Once the pictures are set aside, transcribe each line of the data exactly.

■ **INFORMATION PROVIDED**
- - - -
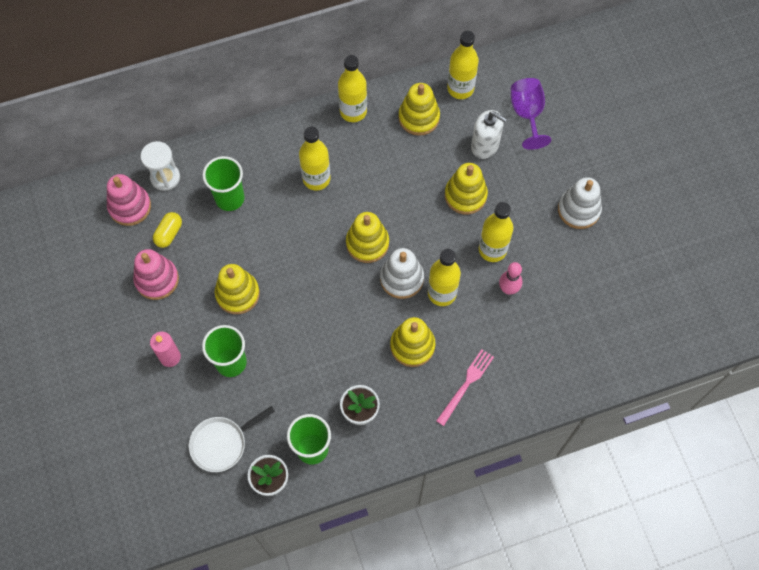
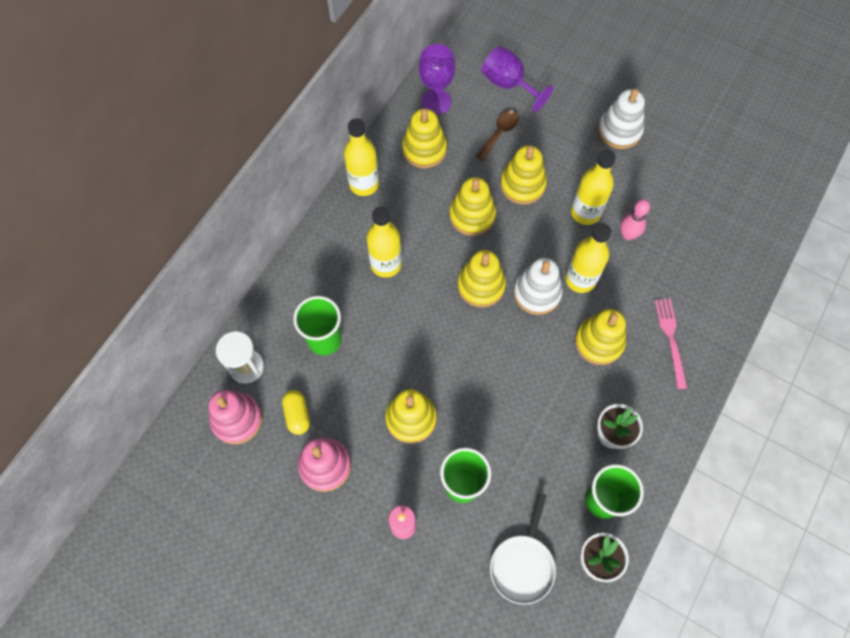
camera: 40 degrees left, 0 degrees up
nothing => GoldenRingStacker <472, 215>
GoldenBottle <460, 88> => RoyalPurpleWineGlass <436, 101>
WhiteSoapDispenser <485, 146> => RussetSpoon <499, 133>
- - - -
■ **SOLUTION BELOW**
camera: 40 degrees left, 0 degrees up
nothing => GoldenRingStacker <472, 215>
GoldenBottle <460, 88> => RoyalPurpleWineGlass <436, 101>
WhiteSoapDispenser <485, 146> => RussetSpoon <499, 133>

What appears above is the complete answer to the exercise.